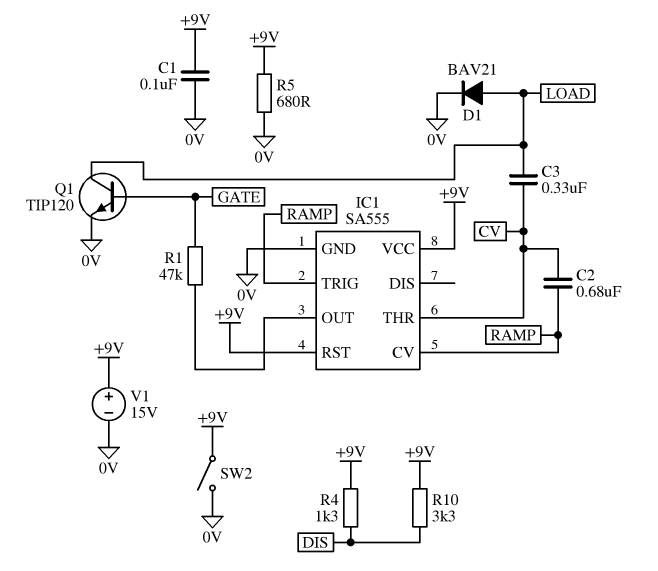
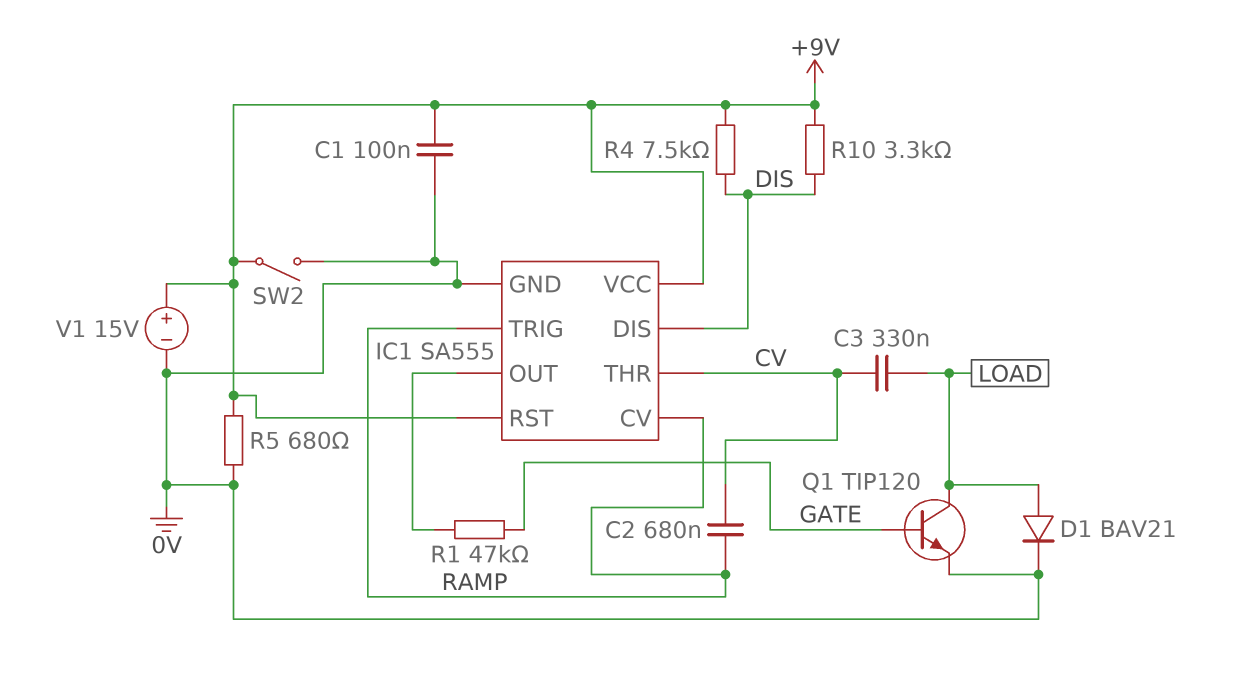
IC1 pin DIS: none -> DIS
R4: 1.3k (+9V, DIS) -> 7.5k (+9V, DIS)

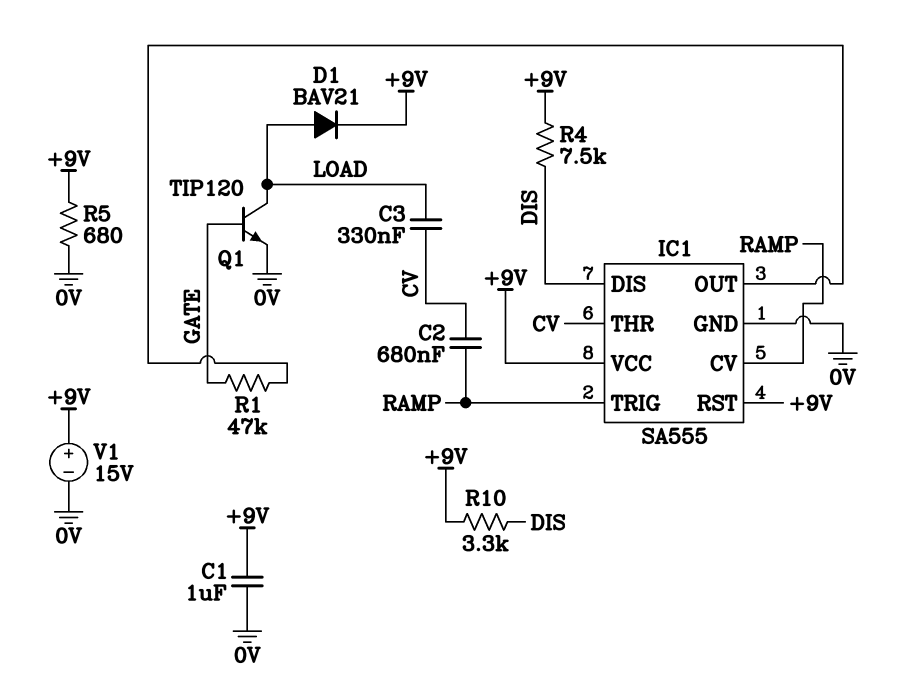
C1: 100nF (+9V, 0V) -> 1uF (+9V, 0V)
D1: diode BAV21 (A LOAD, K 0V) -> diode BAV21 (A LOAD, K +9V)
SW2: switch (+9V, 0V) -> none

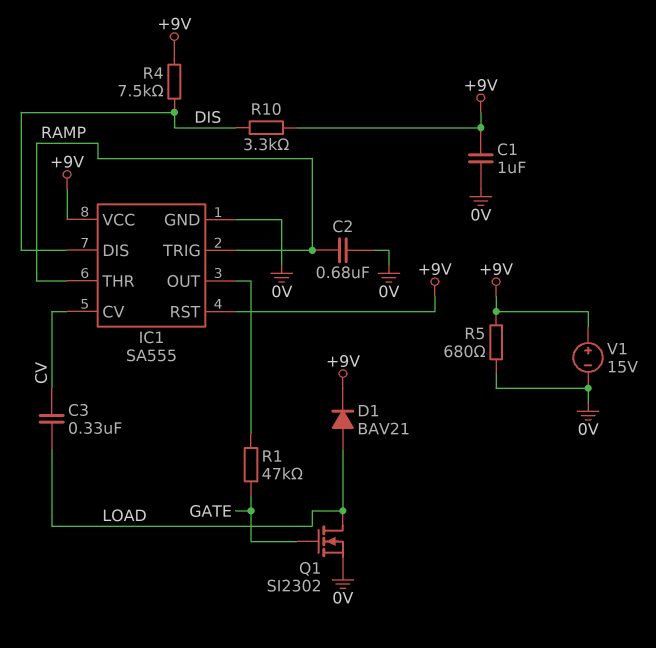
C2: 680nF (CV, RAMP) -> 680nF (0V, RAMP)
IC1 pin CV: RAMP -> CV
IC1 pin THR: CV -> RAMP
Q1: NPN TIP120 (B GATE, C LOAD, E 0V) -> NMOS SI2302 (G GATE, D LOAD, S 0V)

• _Exercise directions_
Where a line in the records above includes the string "none", show it.

• _Task answer_
IC1 pin DIS: none -> DIS
SW2: switch (+9V, 0V) -> none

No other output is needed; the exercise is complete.